Each line in the data holding "opened" should be listed.

(Beginning of EXERCISE DATA)

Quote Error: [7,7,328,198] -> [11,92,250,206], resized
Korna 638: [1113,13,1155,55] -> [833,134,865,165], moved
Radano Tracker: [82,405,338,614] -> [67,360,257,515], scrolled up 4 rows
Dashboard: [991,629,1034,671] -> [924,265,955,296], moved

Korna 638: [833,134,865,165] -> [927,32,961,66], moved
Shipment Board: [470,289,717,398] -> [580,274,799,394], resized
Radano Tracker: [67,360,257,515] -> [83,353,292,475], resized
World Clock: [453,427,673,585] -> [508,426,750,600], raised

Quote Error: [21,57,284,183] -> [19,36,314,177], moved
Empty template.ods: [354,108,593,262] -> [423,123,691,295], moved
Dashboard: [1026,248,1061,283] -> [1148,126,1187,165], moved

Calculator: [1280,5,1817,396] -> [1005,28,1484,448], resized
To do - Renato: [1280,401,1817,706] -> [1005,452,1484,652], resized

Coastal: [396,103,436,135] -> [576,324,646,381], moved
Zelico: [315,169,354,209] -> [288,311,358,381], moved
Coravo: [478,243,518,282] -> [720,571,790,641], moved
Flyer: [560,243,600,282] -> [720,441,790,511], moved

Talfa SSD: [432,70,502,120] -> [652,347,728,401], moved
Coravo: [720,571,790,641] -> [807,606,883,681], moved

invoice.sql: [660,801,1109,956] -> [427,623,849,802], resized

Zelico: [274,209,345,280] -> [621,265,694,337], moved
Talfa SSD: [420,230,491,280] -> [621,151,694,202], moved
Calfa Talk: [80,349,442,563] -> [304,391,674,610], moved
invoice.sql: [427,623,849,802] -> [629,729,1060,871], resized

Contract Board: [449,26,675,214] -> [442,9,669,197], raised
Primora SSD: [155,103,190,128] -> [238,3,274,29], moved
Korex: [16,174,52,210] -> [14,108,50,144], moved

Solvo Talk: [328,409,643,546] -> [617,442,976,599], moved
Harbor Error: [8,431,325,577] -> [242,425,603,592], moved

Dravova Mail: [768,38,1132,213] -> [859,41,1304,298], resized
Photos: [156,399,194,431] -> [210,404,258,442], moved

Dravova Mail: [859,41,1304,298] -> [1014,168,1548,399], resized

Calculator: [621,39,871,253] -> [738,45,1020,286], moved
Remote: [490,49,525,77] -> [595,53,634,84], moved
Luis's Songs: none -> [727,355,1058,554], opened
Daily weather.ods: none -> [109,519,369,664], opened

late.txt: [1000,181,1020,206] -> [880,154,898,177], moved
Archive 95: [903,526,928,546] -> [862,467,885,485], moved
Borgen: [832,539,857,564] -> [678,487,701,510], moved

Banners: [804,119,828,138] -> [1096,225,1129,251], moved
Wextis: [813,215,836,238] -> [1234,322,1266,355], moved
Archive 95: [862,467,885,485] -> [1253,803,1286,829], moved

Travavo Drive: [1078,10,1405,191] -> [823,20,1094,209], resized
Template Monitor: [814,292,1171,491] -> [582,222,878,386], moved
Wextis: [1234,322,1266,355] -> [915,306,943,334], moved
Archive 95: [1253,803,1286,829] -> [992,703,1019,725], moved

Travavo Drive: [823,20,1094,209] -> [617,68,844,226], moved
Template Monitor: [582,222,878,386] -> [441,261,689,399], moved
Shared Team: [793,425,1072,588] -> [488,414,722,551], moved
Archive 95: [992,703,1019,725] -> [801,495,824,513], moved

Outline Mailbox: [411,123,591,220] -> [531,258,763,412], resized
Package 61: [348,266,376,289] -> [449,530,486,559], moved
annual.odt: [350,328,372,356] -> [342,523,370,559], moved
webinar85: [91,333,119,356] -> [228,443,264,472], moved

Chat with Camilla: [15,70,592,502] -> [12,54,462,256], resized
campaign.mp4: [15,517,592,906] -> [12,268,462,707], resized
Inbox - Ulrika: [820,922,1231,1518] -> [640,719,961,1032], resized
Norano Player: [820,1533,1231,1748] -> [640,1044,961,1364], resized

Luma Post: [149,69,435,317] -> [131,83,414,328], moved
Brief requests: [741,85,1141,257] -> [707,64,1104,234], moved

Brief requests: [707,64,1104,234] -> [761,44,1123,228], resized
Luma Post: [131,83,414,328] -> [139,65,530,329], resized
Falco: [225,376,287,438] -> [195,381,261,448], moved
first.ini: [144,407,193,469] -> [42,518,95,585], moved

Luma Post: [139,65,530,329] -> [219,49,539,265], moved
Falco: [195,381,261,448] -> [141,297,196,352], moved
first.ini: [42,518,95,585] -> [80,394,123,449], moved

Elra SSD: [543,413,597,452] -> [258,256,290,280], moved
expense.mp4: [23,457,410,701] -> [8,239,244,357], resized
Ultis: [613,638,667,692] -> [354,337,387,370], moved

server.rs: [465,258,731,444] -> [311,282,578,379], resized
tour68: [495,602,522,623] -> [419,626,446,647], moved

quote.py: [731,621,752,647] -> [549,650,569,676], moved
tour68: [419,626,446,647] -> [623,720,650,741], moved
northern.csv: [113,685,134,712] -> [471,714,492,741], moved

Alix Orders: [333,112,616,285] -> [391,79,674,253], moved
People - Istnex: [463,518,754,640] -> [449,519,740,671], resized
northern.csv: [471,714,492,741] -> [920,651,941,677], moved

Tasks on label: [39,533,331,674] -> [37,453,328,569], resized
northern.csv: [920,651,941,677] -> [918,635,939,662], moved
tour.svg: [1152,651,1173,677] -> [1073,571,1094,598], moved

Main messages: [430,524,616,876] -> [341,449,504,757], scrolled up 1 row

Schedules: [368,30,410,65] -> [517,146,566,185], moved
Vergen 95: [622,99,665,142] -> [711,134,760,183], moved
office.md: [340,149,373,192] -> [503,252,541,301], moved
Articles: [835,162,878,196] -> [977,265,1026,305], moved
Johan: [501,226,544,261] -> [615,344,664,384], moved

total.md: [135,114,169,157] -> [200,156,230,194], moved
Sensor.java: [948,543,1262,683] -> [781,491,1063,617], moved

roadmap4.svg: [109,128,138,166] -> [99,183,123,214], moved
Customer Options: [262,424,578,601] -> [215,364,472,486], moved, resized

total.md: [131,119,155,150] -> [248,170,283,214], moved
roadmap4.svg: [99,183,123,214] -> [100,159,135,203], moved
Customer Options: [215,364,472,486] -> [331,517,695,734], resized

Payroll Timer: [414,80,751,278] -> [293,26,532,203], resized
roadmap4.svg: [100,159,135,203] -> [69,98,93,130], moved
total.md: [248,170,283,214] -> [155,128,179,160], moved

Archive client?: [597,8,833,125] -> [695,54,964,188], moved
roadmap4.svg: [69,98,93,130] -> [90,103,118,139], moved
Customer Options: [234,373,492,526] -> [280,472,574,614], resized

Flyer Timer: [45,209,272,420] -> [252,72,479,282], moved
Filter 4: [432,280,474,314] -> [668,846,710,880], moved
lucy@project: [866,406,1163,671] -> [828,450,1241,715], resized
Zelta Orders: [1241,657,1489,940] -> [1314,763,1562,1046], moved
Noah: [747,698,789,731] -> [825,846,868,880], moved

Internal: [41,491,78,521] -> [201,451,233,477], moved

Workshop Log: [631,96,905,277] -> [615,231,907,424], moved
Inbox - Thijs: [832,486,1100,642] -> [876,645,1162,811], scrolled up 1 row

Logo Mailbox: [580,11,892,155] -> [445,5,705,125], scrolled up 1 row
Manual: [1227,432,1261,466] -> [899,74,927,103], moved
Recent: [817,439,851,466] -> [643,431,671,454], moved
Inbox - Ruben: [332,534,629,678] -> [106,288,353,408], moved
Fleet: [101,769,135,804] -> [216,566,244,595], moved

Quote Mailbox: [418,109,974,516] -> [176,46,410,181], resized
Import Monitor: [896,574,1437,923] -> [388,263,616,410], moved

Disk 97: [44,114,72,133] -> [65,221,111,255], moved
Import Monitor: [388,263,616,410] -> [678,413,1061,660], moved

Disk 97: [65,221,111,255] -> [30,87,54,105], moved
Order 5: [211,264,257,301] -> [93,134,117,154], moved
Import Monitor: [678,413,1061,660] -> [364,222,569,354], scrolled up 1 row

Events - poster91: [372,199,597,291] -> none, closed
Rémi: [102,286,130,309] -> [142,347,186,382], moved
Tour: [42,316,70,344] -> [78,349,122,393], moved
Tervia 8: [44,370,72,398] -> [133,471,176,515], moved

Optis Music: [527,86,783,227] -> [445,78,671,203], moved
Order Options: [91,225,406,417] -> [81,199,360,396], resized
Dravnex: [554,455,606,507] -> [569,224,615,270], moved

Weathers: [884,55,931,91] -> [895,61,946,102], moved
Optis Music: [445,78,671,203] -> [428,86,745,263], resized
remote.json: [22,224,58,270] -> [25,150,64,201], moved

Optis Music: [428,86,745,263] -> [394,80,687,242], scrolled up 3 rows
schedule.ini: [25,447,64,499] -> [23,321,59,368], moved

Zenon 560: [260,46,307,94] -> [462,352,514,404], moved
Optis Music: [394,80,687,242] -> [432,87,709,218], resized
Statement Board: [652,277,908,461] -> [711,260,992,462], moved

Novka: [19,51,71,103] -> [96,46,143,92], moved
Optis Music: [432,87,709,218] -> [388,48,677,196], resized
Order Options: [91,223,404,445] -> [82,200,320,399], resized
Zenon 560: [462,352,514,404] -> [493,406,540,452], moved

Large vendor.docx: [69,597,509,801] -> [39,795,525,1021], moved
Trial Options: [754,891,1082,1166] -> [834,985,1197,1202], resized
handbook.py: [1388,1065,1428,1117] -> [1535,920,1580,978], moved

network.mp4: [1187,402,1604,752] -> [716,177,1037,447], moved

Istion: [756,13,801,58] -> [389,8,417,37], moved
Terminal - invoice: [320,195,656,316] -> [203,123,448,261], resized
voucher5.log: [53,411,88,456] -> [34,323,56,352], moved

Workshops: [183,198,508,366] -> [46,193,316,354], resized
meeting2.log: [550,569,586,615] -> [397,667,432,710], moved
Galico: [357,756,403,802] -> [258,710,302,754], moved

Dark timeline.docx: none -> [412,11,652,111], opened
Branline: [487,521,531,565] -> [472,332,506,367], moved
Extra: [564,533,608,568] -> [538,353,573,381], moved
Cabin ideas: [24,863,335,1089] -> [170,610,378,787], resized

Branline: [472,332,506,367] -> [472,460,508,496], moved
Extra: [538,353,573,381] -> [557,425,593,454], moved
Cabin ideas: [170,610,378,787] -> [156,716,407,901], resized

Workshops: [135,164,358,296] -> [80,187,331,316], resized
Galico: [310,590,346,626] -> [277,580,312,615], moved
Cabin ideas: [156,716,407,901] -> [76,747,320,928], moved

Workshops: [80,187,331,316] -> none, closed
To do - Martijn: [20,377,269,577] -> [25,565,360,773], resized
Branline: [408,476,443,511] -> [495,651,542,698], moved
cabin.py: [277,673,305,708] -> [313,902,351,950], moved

(End of EXERCISE DATA)

PROBLEM SOLUTION =
Luis's Songs: none -> [727,355,1058,554], opened
Daily weather.ods: none -> [109,519,369,664], opened
Dark timeline.docx: none -> [412,11,652,111], opened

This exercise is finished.